What to do:
The answer must give back every line of the data exactly, with no pictures.

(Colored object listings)
★ ★ ★ ★ ★
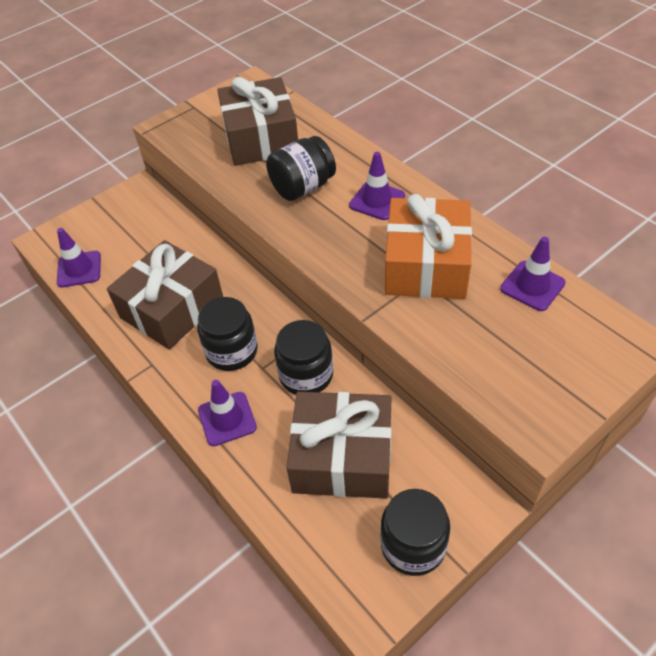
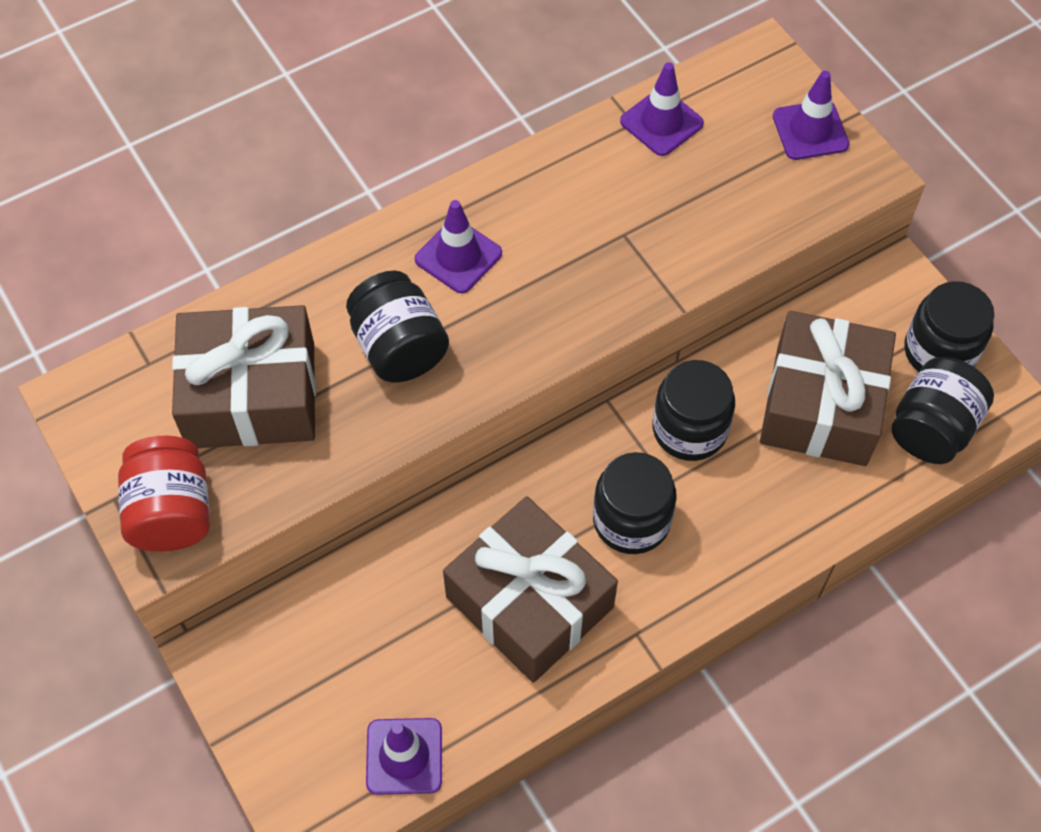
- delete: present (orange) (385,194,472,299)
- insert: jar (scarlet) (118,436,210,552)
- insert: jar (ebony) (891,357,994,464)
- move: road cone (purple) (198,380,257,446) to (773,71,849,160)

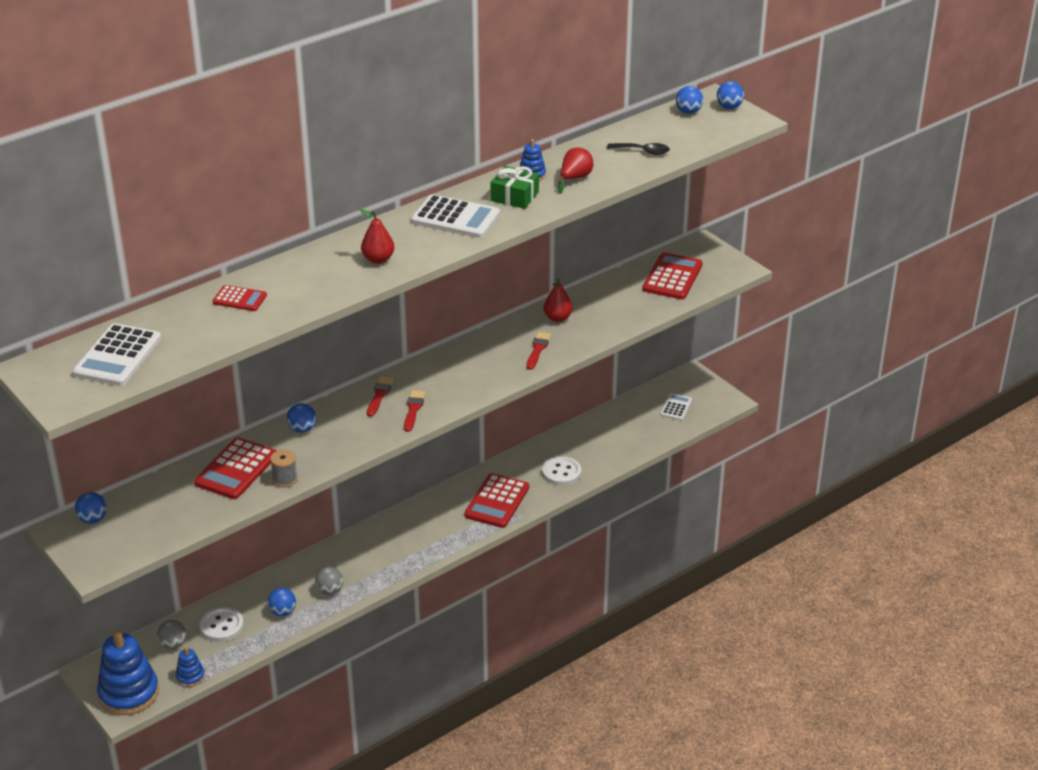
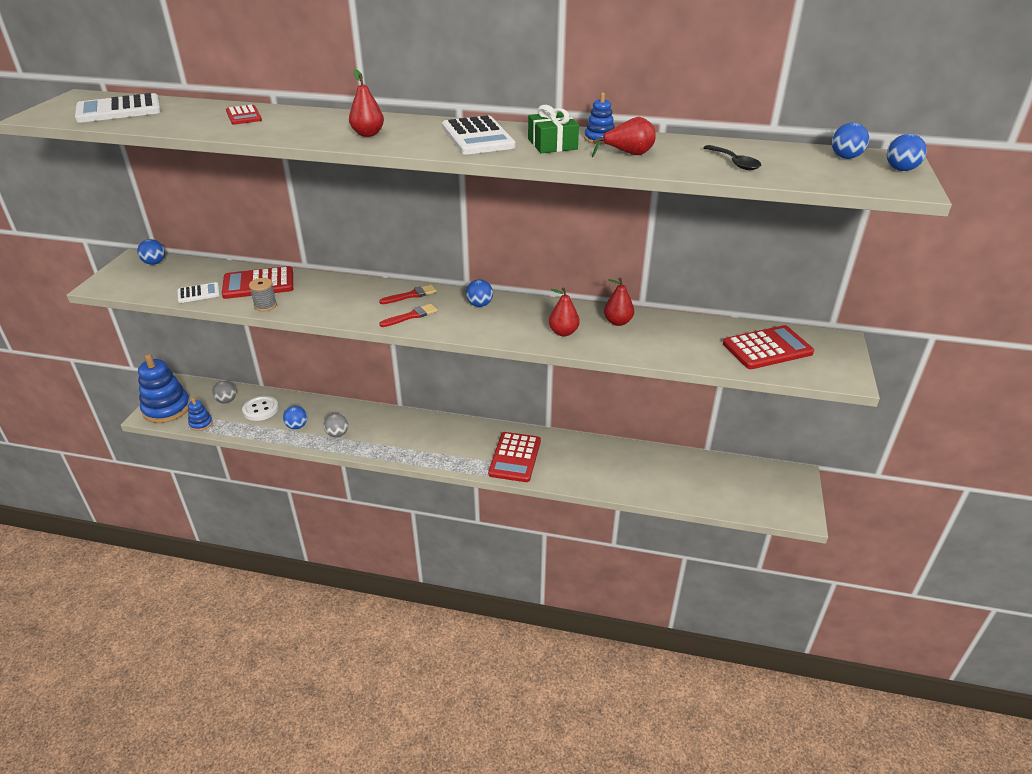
- delete: sewing button (white) (542,456,581,486)
- move: play ball (blue) (287,403,316,433) to (466,279,493,307)
- move: calculator (white) (660,393,692,421) to (178,282,220,303)
- replace: brush (scarlet) (526,332,551,370) to pear (scarlet) (549,288,580,337)
- rotate: calculator (scarlet) (464,473,529,528) = (488,432,541,482) 60 degrees counterclockwise

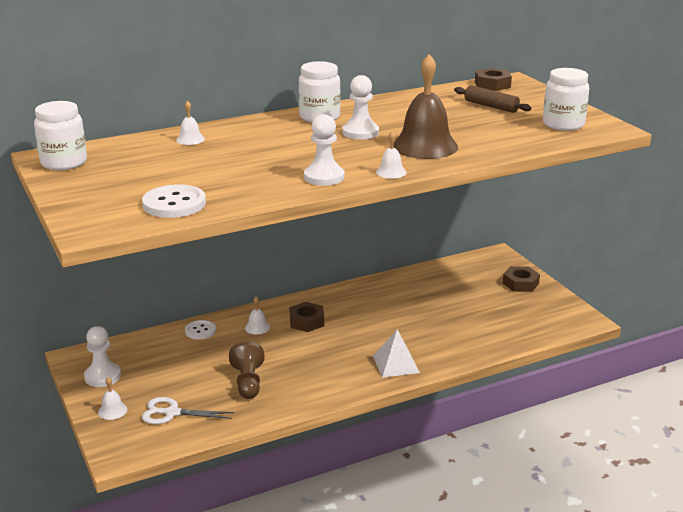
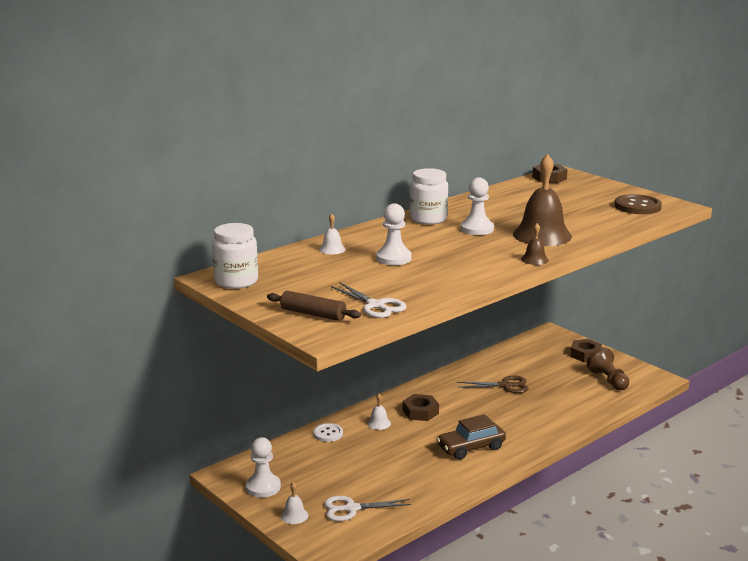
- delete: solid pyramid (white) (373,330,420,378)
- insert: car (dark brown) (437,414,506,459)
- insert: pair of scissors (dark brown) (457,376,529,393)
- move: chess pawn (dark brown) (229,341,265,399) to (587,347,629,390)
- move: chess pawn (white) (304,114,344,186) to (376,203,412,265)
- move: rolling pin (dark brown) (454,85,531,113) to (267,291,361,321)
- replace: sewing button (white) (142,184,206,218) to pair of scissors (white) (331,282,407,318)
- replace: jar (white) (543,68,589,131) to sewing button (dark brown) (615,194,662,214)
- recolor: hand bell (white) (376,131,407,179) to hand bell (dark brown) (521,223,549,265)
★ ★ ★ ★ ★
Answer space:
- delete: present (orange) (385,194,472,299)
- insert: jar (scarlet) (118,436,210,552)
- insert: jar (ebony) (891,357,994,464)
- move: road cone (purple) (198,380,257,446) to (773,71,849,160)

- delete: sewing button (white) (542,456,581,486)
- move: play ball (blue) (287,403,316,433) to (466,279,493,307)
- move: calculator (white) (660,393,692,421) to (178,282,220,303)
- replace: brush (scarlet) (526,332,551,370) to pear (scarlet) (549,288,580,337)
- rotate: calculator (scarlet) (464,473,529,528) = (488,432,541,482) 60 degrees counterclockwise

- delete: solid pyramid (white) (373,330,420,378)
- insert: car (dark brown) (437,414,506,459)
- insert: pair of scissors (dark brown) (457,376,529,393)
- move: chess pawn (dark brown) (229,341,265,399) to (587,347,629,390)
- move: chess pawn (white) (304,114,344,186) to (376,203,412,265)
- move: rolling pin (dark brown) (454,85,531,113) to (267,291,361,321)
- replace: sewing button (white) (142,184,206,218) to pair of scissors (white) (331,282,407,318)
- replace: jar (white) (543,68,589,131) to sewing button (dark brown) (615,194,662,214)
- recolor: hand bell (white) (376,131,407,179) to hand bell (dark brown) (521,223,549,265)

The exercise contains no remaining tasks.